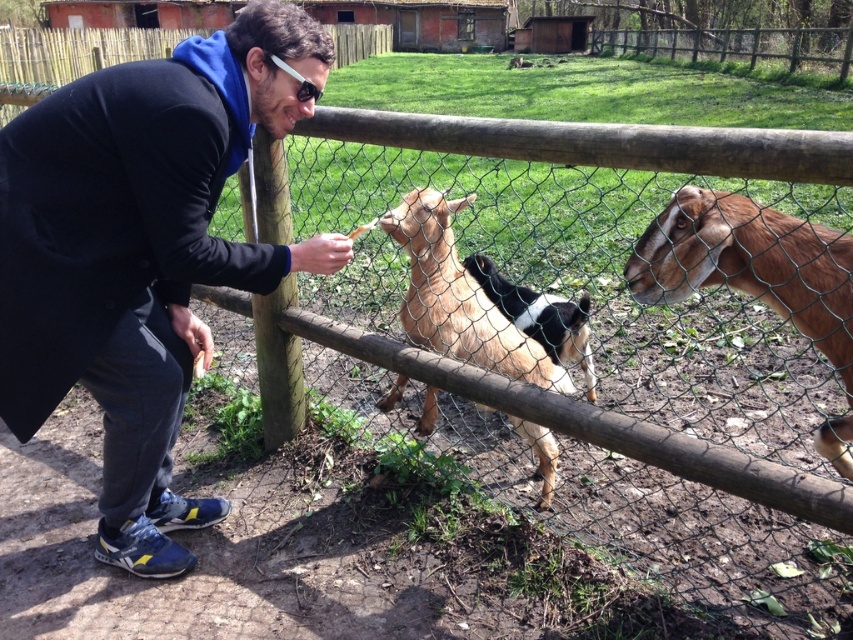
Question: Is wooden fence at upper center bigger than black and white fur goat at center?

Choices:
 (A) no
 (B) yes

Answer: (B)

Question: Which of the following is the farthest from the observer?

Choices:
 (A) (556, 323)
 (B) (283, 266)
 (C) (717, 202)

Answer: (A)

Question: Which point appears farthest from the camera in this image?

Choices:
 (A) (715, 209)
 (B) (582, 307)
 (C) (776, 45)
 (D) (549, 481)

Answer: (C)

Question: Can you confirm if wooden fence at upper center is positioned to the left of sunglasses at center?

Choices:
 (A) no
 (B) yes

Answer: (A)

Question: Which point is closer to the camera?

Choices:
 (A) black fabric jacket at left
 (B) wooden fence at upper center
 (C) brown matte goat at center
 (D) sunglasses at center

Answer: (C)

Question: Does black fabric jacket at left have a larger size compared to brown furry goat at center?

Choices:
 (A) yes
 (B) no

Answer: (A)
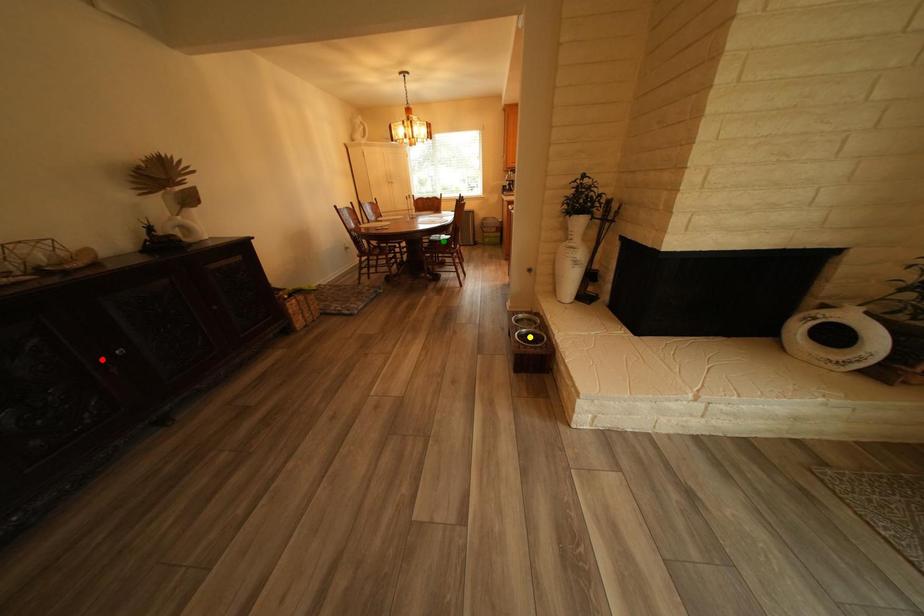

◆ THE PROBLEM: Retype these lines exactly as they appear, leaving out the pictures.

◆ ANSWER TO THE EXERCISE:
Question: Is wooden fence at upper center bigger than black and white fur goat at center?

Choices:
 (A) no
 (B) yes

Answer: (B)

Question: Which of the following is the farthest from the observer?

Choices:
 (A) (556, 323)
 (B) (283, 266)
 (C) (717, 202)

Answer: (A)

Question: Which point appears farthest from the camera in this image?

Choices:
 (A) (715, 209)
 (B) (582, 307)
 (C) (776, 45)
 (D) (549, 481)

Answer: (C)

Question: Can you confirm if wooden fence at upper center is positioned to the left of sunglasses at center?

Choices:
 (A) no
 (B) yes

Answer: (A)

Question: Which point is closer to the camera?

Choices:
 (A) black fabric jacket at left
 (B) wooden fence at upper center
 (C) brown matte goat at center
 (D) sunglasses at center

Answer: (C)

Question: Does black fabric jacket at left have a larger size compared to brown furry goat at center?

Choices:
 (A) yes
 (B) no

Answer: (A)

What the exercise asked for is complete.